Locate each line in the entries below that contains the string "sourdine" and copy it out in full. Treat the match as case-sensitive.
─── DATASET ENTRIES
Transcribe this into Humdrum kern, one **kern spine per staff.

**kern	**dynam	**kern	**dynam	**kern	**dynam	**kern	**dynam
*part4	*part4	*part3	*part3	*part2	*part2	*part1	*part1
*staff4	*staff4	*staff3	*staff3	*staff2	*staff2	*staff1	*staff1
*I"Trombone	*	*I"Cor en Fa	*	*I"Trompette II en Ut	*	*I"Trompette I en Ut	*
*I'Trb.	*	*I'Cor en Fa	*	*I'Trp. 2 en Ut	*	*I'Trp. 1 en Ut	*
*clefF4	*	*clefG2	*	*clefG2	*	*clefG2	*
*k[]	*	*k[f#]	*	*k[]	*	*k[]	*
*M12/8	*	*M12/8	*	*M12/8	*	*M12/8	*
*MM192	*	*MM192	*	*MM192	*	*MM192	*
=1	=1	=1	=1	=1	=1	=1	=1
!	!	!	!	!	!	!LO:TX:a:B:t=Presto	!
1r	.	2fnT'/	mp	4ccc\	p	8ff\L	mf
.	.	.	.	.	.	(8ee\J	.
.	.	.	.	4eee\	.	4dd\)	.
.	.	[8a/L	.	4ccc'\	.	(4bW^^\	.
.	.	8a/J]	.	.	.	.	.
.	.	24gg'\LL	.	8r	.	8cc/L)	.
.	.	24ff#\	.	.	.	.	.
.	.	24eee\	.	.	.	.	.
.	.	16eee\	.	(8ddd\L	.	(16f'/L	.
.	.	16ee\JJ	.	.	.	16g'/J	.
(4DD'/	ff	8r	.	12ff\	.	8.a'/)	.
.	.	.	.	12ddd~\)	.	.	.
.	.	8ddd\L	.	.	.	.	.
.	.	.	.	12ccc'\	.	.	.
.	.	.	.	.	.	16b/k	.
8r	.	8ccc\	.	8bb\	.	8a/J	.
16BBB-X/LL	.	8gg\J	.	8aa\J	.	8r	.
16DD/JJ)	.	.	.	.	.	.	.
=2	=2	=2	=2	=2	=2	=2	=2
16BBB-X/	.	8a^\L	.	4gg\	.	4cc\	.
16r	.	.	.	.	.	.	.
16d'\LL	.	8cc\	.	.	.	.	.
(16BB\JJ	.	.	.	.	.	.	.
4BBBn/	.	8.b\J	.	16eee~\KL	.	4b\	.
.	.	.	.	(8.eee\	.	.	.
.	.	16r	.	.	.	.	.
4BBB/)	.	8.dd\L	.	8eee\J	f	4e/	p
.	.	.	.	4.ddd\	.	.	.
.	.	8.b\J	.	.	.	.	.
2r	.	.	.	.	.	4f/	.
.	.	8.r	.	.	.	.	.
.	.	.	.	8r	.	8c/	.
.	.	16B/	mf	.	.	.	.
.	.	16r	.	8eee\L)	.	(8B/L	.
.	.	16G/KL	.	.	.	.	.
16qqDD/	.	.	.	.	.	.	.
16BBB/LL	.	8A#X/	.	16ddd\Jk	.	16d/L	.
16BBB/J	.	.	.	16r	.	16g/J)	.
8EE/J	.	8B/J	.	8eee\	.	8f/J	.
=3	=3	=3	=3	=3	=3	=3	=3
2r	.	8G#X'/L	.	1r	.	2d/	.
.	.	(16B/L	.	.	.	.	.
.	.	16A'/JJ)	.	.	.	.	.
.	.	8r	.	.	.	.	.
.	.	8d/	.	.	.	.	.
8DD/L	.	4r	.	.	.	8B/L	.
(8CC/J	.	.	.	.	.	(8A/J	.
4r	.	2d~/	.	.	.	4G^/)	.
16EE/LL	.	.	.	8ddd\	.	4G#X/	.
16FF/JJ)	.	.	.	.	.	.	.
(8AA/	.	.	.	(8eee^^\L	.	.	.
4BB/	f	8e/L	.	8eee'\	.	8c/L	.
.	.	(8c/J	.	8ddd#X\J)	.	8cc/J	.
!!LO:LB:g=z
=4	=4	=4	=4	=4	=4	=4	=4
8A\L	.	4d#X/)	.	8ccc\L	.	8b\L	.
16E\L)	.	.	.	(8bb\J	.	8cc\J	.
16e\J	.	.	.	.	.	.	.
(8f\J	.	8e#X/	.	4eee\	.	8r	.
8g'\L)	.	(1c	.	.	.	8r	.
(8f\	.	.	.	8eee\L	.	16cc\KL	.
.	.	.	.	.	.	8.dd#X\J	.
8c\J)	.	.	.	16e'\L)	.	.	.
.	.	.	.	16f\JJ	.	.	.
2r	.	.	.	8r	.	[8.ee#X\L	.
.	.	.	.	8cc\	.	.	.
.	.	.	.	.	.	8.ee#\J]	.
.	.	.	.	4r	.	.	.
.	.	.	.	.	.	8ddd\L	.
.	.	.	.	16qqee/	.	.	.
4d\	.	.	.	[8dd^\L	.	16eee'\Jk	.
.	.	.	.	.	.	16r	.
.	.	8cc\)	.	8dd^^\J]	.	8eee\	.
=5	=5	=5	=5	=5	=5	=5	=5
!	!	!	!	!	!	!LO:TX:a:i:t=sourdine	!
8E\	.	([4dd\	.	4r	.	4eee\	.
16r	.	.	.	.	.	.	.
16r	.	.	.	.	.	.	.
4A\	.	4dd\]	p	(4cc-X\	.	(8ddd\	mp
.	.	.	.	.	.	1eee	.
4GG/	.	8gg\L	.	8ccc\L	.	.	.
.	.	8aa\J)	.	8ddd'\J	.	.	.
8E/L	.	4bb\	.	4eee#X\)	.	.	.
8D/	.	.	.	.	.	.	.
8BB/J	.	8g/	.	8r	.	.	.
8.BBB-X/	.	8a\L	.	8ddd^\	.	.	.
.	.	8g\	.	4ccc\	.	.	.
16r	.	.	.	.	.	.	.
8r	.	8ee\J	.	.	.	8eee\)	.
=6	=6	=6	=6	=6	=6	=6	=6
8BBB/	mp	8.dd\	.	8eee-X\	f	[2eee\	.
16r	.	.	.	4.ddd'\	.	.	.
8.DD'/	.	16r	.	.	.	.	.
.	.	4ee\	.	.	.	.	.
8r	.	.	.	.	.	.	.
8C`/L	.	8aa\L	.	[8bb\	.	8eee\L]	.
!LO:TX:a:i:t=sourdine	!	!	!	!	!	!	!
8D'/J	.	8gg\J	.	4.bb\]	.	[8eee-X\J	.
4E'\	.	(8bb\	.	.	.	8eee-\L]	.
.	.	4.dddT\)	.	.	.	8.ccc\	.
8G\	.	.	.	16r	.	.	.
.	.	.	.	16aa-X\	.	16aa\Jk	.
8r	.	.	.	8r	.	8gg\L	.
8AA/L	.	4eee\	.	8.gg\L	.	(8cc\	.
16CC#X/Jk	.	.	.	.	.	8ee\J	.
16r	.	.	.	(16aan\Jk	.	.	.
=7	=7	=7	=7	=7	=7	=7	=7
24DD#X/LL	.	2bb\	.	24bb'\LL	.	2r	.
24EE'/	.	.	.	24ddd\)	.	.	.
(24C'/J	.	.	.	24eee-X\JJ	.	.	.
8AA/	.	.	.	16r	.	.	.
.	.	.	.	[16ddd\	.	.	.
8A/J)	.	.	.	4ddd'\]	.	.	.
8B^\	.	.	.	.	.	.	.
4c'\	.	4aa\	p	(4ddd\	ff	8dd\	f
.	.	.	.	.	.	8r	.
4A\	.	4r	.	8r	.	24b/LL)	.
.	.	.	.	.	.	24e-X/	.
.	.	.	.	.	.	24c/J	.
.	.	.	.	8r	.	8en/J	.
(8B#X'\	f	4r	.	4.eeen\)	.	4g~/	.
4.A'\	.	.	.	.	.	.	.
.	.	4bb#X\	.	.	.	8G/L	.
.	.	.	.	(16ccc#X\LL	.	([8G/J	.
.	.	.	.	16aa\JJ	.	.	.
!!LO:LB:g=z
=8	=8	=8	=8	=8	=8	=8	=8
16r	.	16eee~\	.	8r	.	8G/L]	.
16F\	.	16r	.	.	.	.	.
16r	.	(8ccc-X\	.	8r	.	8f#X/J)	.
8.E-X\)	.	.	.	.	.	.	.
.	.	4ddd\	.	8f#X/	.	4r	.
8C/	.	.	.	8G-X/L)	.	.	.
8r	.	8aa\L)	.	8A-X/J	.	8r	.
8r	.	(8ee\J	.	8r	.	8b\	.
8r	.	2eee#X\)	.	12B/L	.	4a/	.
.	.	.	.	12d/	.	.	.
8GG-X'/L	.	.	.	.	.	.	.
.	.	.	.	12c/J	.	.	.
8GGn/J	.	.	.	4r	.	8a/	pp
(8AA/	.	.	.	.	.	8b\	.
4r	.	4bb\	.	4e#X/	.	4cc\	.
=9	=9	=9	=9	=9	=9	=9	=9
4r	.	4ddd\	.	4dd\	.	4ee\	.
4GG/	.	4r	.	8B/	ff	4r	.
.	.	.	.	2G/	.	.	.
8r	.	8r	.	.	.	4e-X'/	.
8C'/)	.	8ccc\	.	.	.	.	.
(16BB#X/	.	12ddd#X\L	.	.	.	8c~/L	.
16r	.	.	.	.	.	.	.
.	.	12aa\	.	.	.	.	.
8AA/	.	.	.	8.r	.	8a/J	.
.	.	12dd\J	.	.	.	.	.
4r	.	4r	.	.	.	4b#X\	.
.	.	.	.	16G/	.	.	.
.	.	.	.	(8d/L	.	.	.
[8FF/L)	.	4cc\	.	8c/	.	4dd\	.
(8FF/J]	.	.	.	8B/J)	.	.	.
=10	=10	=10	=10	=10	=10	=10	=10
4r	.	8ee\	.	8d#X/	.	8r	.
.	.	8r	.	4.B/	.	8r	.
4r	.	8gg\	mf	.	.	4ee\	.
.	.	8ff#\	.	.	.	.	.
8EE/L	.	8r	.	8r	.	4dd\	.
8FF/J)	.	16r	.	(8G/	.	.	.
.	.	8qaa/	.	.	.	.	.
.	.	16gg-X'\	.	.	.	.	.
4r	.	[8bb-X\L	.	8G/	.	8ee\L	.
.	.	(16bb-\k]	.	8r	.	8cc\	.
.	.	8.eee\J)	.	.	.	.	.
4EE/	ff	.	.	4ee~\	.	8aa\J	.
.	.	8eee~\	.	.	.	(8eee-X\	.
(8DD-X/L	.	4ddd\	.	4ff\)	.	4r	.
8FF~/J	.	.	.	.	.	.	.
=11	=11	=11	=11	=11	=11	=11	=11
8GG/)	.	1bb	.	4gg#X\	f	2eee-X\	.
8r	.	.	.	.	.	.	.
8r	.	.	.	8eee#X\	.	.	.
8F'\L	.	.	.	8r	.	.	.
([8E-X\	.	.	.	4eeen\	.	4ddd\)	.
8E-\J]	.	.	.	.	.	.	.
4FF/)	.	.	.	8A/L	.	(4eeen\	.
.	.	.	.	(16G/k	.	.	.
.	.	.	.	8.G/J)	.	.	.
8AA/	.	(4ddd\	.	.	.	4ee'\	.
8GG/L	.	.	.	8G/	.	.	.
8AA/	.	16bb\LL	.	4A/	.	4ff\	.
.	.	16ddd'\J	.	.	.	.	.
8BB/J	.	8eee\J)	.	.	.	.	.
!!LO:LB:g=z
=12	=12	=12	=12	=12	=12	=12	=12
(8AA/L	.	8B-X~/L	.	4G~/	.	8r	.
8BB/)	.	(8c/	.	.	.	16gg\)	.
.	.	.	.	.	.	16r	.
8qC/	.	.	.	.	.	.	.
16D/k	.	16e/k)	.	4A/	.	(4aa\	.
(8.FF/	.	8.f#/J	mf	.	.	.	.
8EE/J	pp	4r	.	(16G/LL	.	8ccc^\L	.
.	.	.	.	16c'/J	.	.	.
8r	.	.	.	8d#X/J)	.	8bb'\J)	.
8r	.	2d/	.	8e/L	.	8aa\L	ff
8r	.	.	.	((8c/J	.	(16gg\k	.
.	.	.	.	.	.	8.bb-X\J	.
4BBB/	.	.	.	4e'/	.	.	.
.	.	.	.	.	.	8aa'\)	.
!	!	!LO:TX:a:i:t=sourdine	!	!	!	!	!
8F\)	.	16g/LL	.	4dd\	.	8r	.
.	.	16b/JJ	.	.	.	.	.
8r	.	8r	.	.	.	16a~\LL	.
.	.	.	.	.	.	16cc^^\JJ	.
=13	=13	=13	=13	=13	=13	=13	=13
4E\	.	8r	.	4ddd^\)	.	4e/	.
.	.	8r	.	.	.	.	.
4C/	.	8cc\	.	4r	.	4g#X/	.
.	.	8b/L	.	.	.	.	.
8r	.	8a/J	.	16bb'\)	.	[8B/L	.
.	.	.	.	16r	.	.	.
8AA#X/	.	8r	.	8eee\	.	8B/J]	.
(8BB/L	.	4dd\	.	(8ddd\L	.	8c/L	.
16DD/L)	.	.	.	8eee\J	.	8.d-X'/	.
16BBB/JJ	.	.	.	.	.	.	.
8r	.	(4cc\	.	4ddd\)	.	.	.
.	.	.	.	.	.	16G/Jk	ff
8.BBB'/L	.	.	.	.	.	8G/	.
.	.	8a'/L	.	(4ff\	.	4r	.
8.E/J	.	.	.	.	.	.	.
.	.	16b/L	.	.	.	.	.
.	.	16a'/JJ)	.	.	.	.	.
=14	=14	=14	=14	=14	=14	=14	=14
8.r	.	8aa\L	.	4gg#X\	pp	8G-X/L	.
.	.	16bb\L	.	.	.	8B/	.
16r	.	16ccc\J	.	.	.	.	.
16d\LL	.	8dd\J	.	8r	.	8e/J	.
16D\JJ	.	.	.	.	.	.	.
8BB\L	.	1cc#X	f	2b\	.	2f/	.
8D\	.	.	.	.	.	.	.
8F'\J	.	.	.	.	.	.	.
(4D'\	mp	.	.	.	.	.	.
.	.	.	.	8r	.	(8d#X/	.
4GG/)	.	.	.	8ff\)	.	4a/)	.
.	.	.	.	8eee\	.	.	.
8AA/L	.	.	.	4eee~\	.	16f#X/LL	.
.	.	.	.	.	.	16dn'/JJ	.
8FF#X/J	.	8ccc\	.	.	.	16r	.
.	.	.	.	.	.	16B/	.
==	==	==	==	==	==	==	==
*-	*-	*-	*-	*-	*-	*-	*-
──────
*RESPONSE*:
!	!	!	!	!	!	!LO:TX:a:i:t=sourdine	!
!LO:TX:a:i:t=sourdine	!	!	!	!	!	!	!
!	!	!LO:TX:a:i:t=sourdine	!	!	!	!	!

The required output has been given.